Exercise prompt: Retype the records below from their first line through the line holding "(284, 264) = (541, 258): none -> black key", including both ends and no pictures.

Image change detection data
--*--
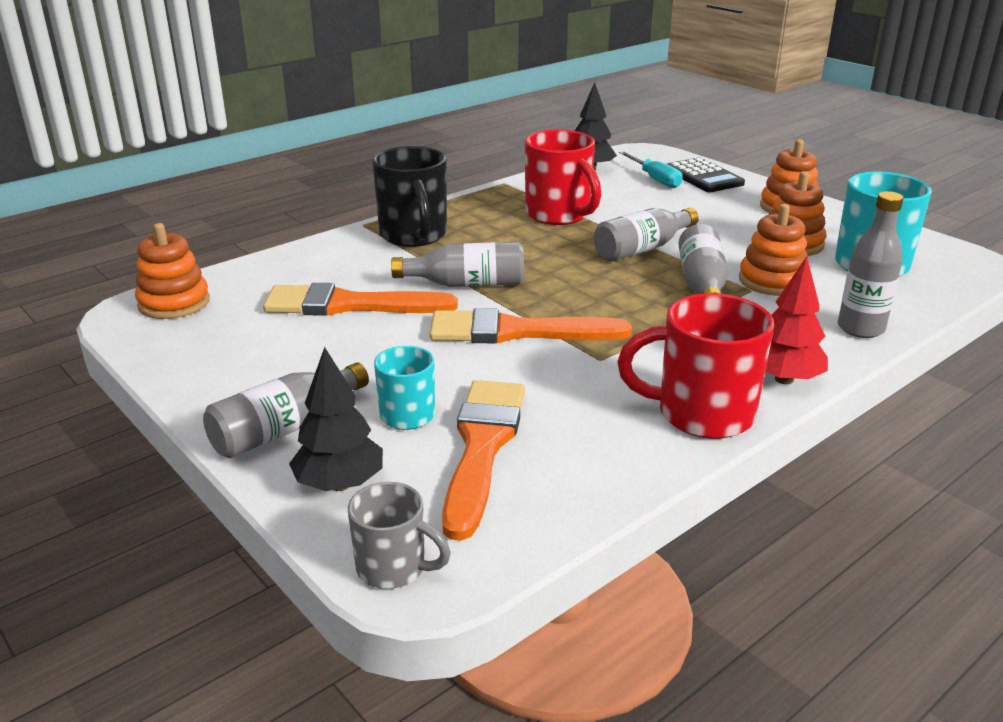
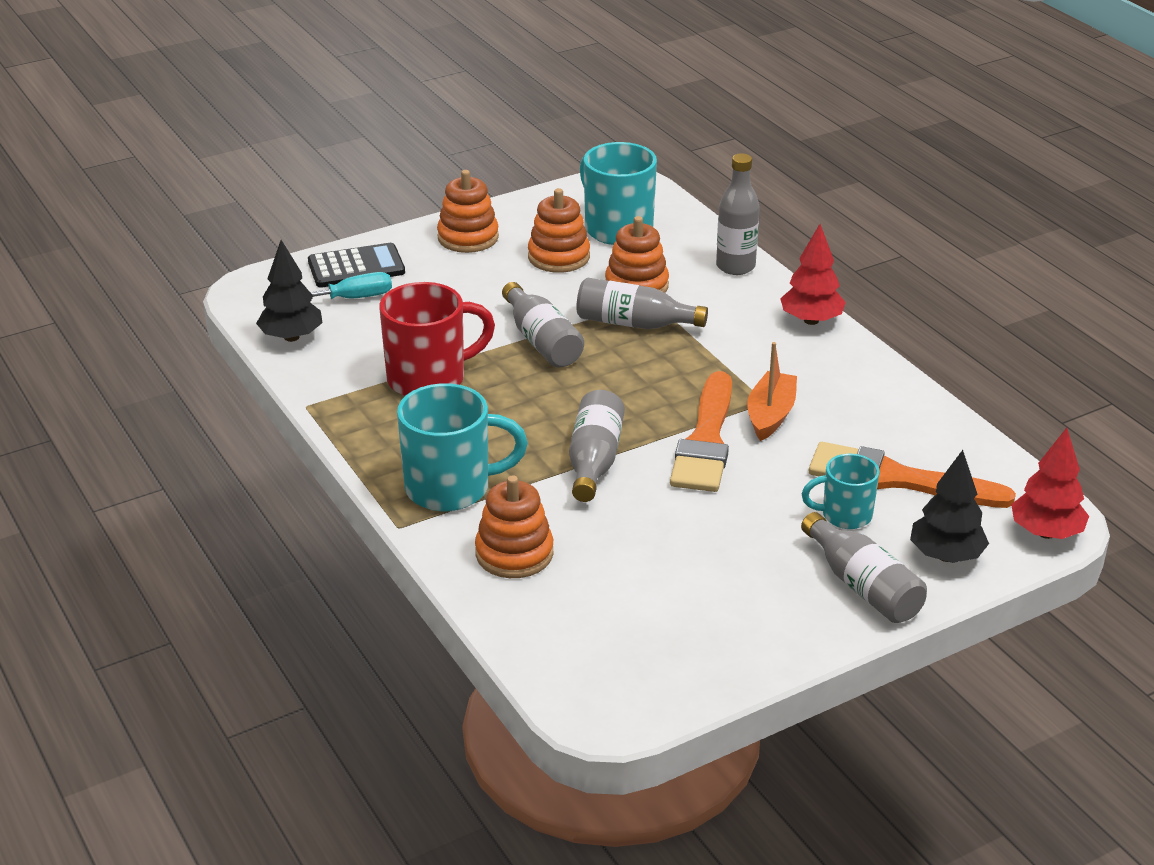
camera: 80 degrees left, 5 degrees up
(174, 303) = (586, 678): orange stacking toy -> orange stacking toy (514, 553)
(349, 305) = (624, 543): orange brush -> none
(393, 568) = (1046, 532): grey mug -> red tree
(414, 236) = (451, 488): black mug -> turquoise mug
(576, 363) = (770, 415): none -> orange boat
(701, 414) = (858, 368): red mug -> none

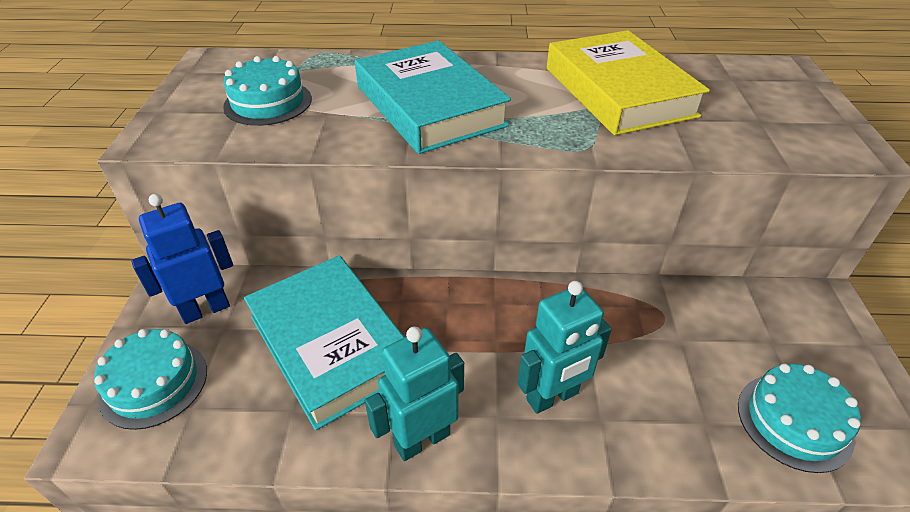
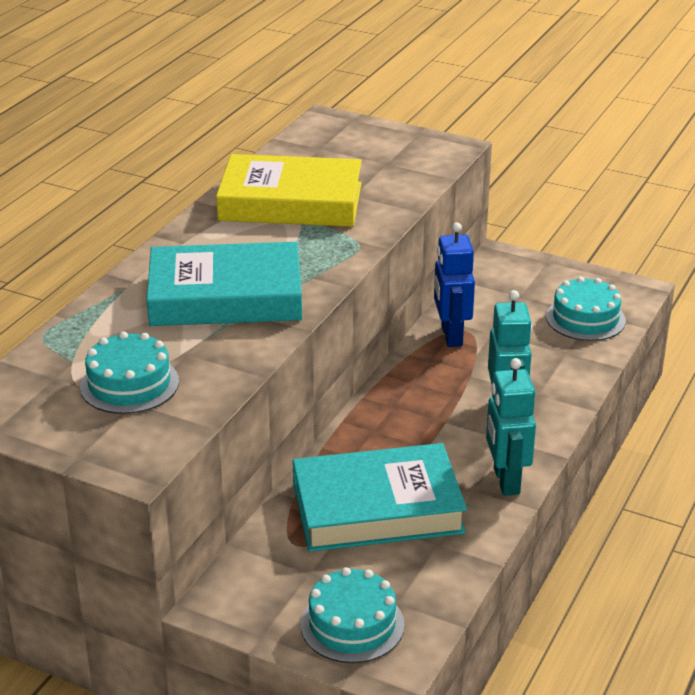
camera: 65 degrees left, 10 degrees down
(206, 309) = (274, 581): blue robot -> blue robot (451, 336)

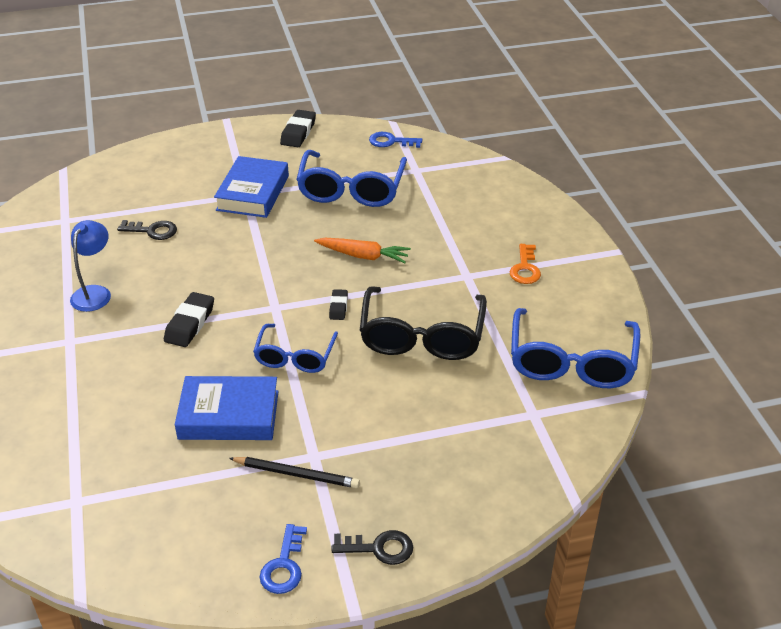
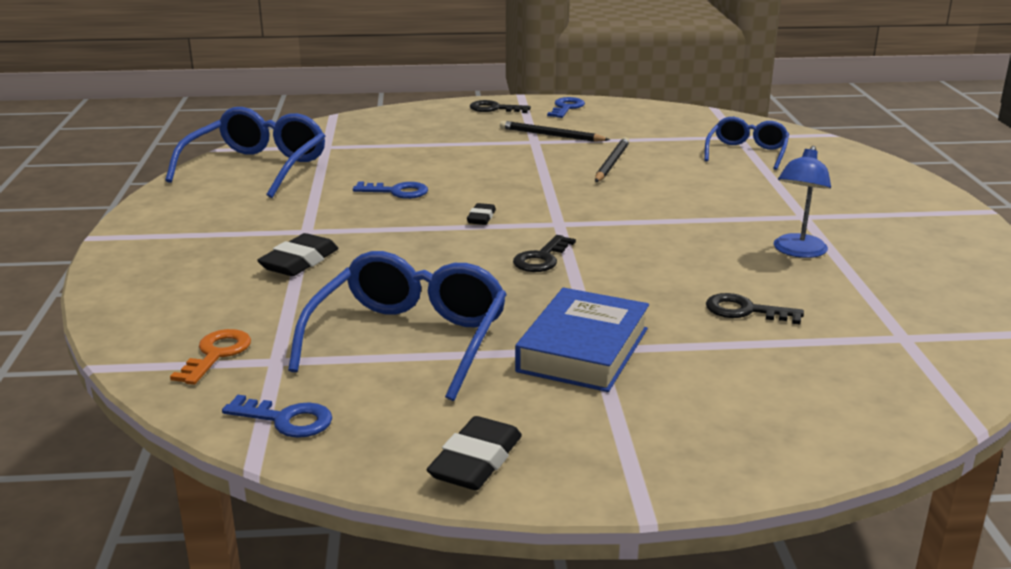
camera: 170 degrees left, 15 degrees down
(190, 324) = (663, 218): black eraser -> black eraser (299, 262)
(229, 415) = (611, 163): blue book -> black pencil
(284, 264) = (541, 258): none -> black key
(295, 357) = (541, 189): blue glasses -> blue glasses (747, 152)
(363, 256) = (429, 258): orange carrot -> none
(422, 337) = (397, 192): black glasses -> blue key
(525, 268) = (227, 231): orange key -> orange key (216, 354)

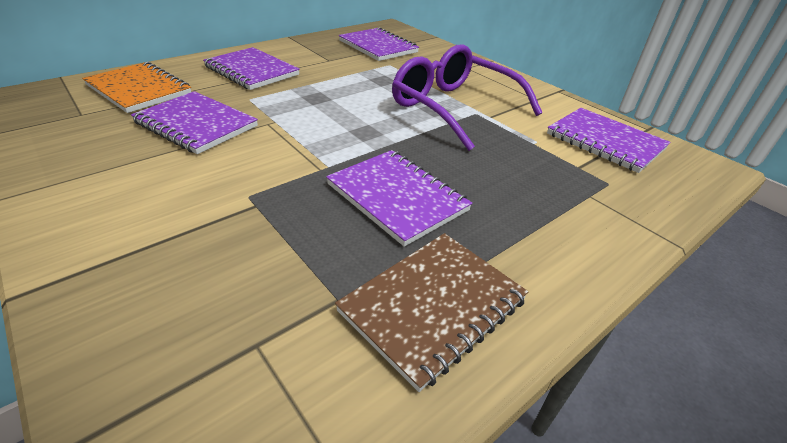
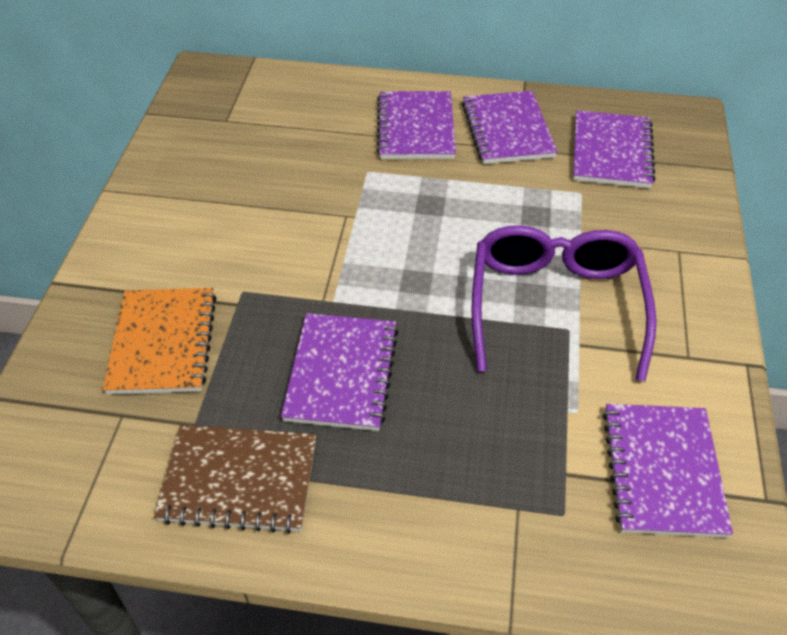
camera: 50 degrees right, 10 degrees up
(139, 89) = (294, 108): orange notebook -> orange notebook (163, 343)
(196, 125) = (290, 183): purple notebook -> purple notebook (507, 130)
--*--
Response to the exercise:
camera: 80 degrees left, 5 degrees up
(174, 303) = (586, 678): orange stacking toy -> orange stacking toy (514, 553)
(349, 305) = (624, 543): orange brush -> none
(393, 568) = (1046, 532): grey mug -> red tree
(414, 236) = (451, 488): black mug -> turquoise mug
(576, 363) = (770, 415): none -> orange boat
(701, 414) = (858, 368): red mug -> none

camera: 65 degrees left, 10 degrees down
(206, 309) = (274, 581): blue robot -> blue robot (451, 336)

camera: 170 degrees left, 15 degrees down
(190, 324) = (663, 218): black eraser -> black eraser (299, 262)
(229, 415) = (611, 163): blue book -> black pencil
(284, 264) = (541, 258): none -> black key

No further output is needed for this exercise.